> **DIRECTIONS FOR THIS TASK**
Each line of the data that includes the string "BUTTON" is to be copied out.
★ ★ ★ ★
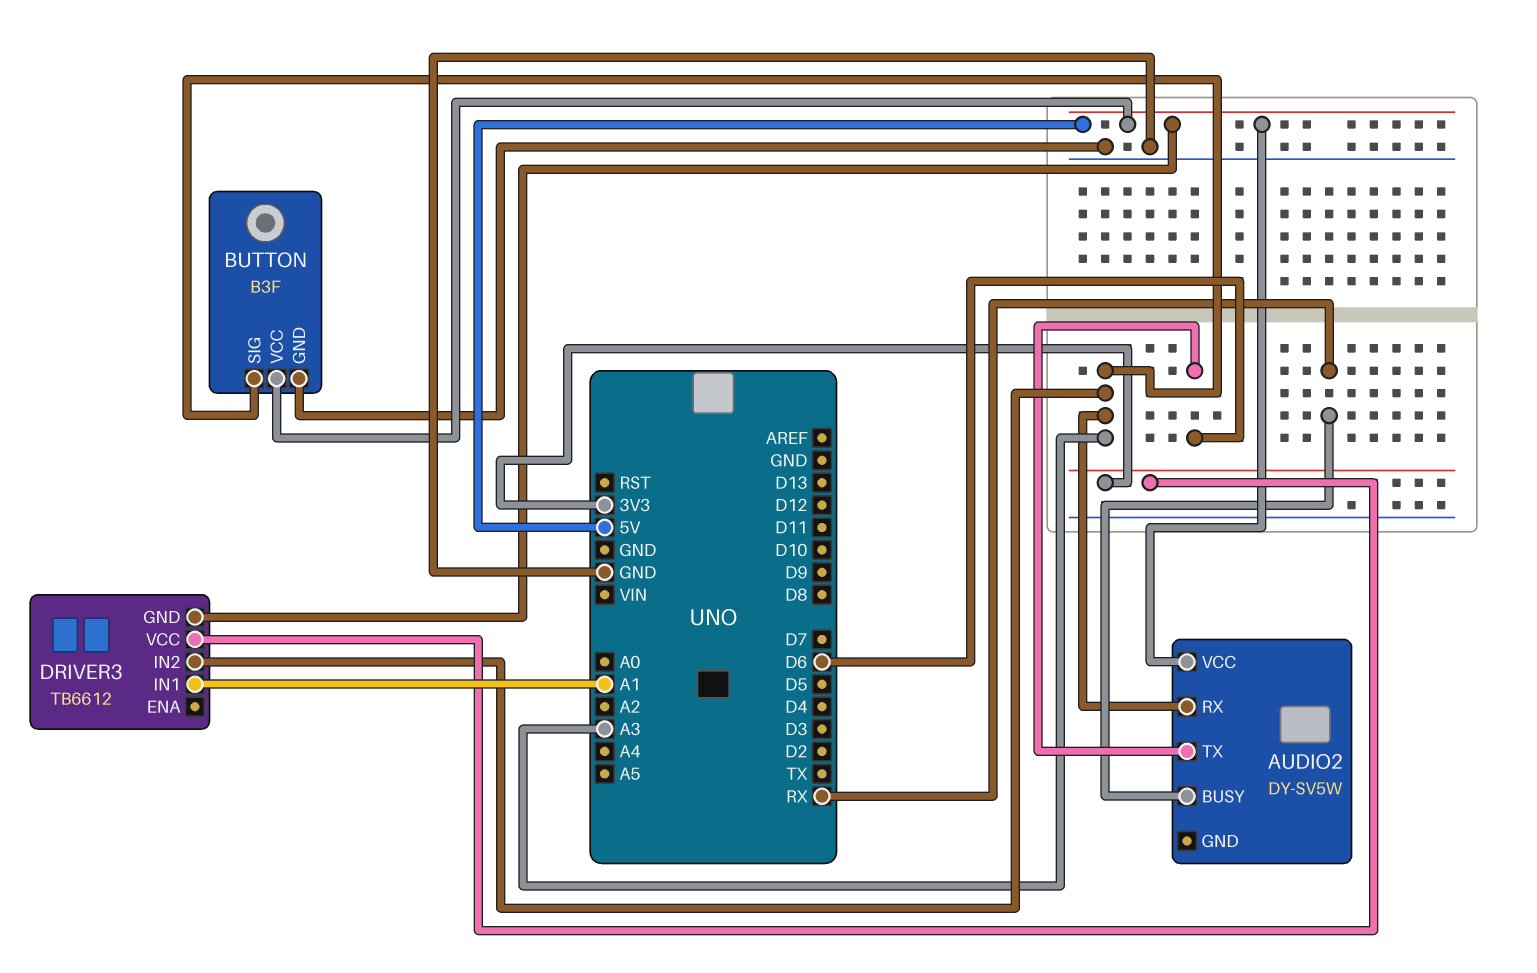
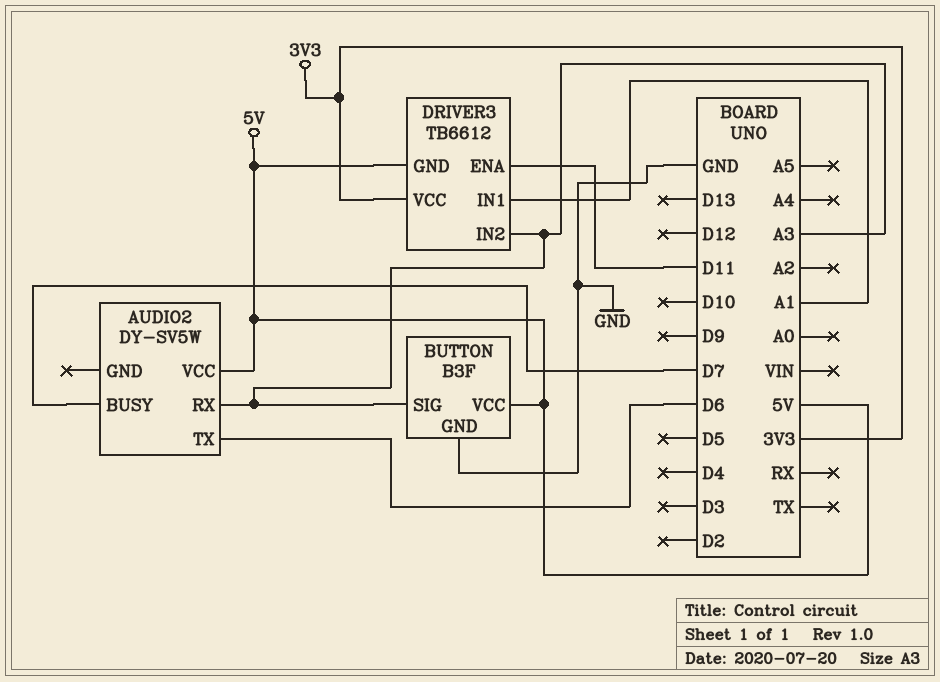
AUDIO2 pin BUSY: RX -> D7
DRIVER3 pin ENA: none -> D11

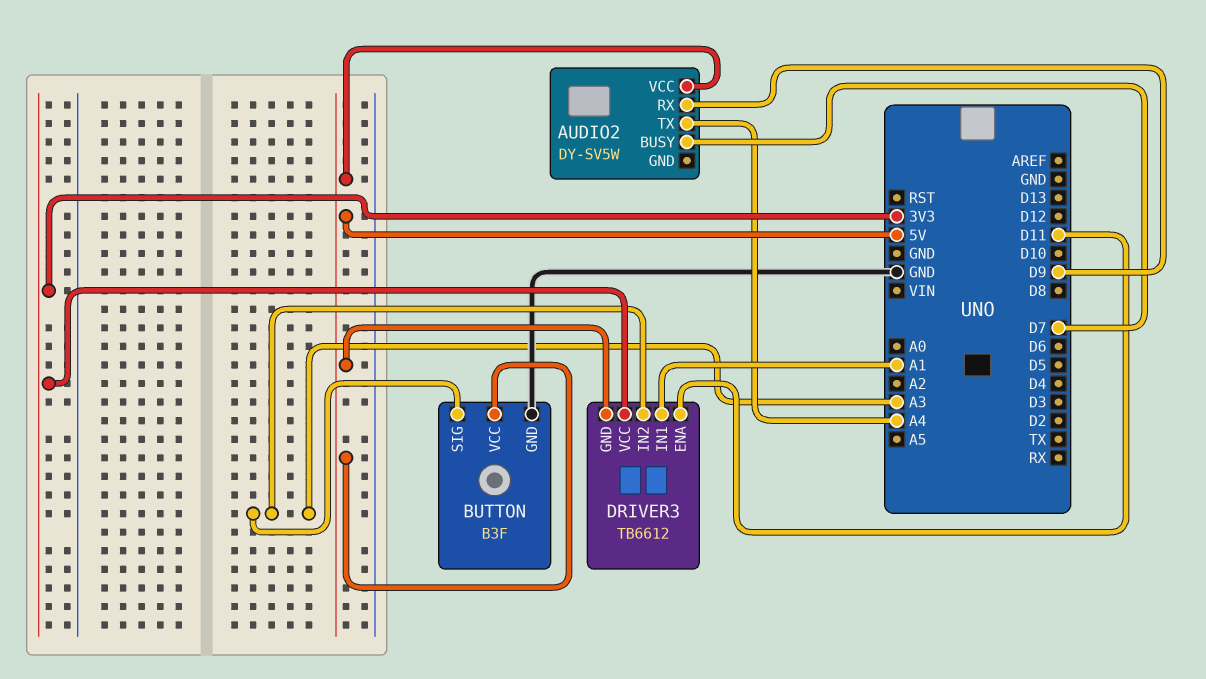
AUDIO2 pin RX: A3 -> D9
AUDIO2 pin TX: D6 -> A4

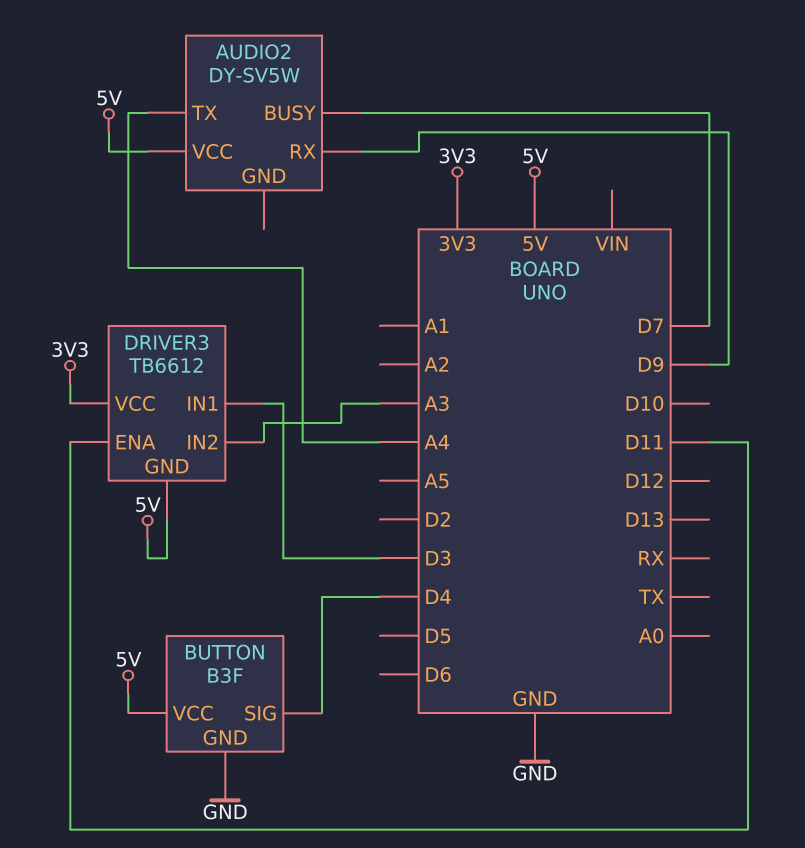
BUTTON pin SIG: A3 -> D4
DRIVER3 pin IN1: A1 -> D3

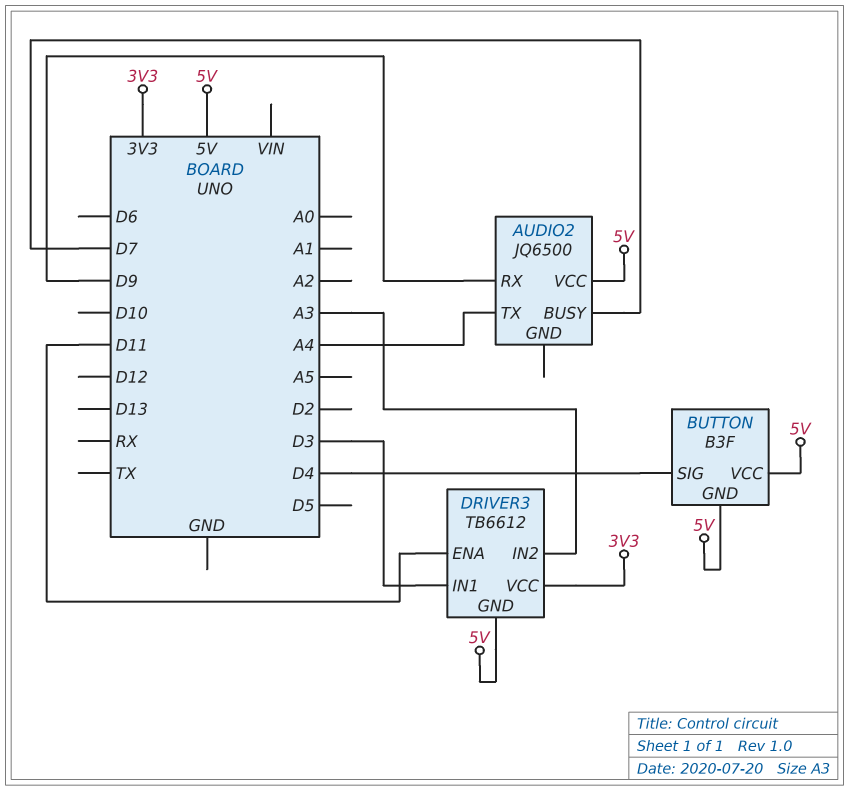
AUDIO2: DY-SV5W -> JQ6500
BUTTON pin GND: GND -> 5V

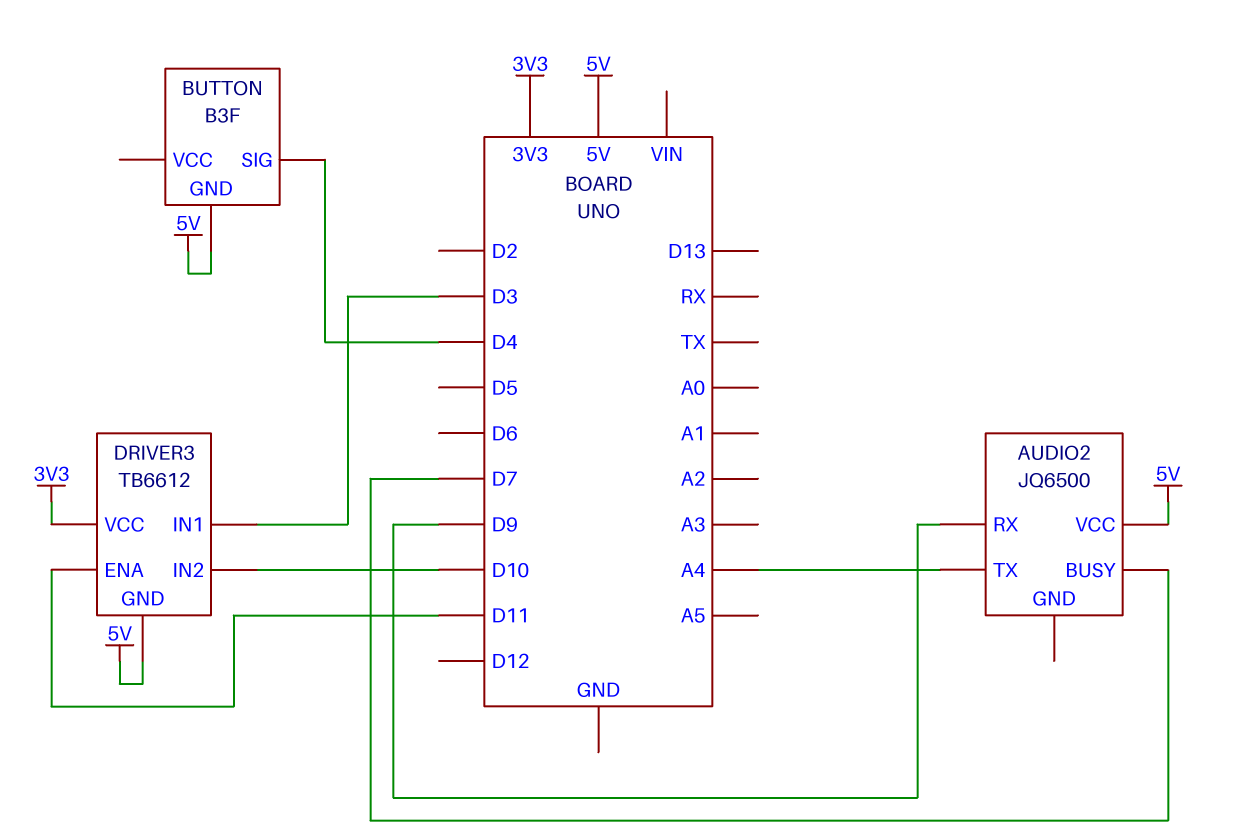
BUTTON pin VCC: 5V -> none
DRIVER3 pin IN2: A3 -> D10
★ ★ ★ ★
> **SOLUTION TO THE EXERCISE**
BUTTON pin SIG: A3 -> D4
BUTTON pin GND: GND -> 5V
BUTTON pin VCC: 5V -> none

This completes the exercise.